■ Exercise prompt: Please recast the records below as a Markdown table with the columns "Row" and "Entry", one line per row, leaving out blank lines and the pictures.
>> Start
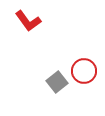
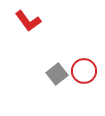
gray square: moved 8 px up
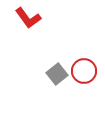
red L-shape: moved 3 px up
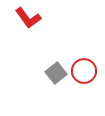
gray square: moved 1 px left, 1 px up
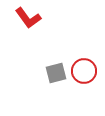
gray square: rotated 25 degrees clockwise
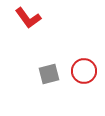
gray square: moved 7 px left, 1 px down
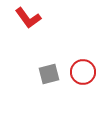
red circle: moved 1 px left, 1 px down
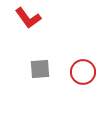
gray square: moved 9 px left, 5 px up; rotated 10 degrees clockwise
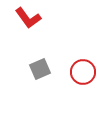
gray square: rotated 20 degrees counterclockwise
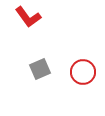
red L-shape: moved 1 px up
>> End
■ Answer to this exercise:
| Row | Entry |
|---|---|
| 1 | gray square: moved 8 px up |
| 2 | red L-shape: moved 3 px up |
| 3 | gray square: moved 1 px left, 1 px up |
| 4 | gray square: rotated 25 degrees clockwise |
| 5 | gray square: moved 7 px left, 1 px down |
| 6 | red circle: moved 1 px left, 1 px down |
| 7 | gray square: moved 9 px left, 5 px up; rotated 10 degrees clockwise |
| 8 | gray square: rotated 20 degrees counterclockwise |
| 9 | red L-shape: moved 1 px up |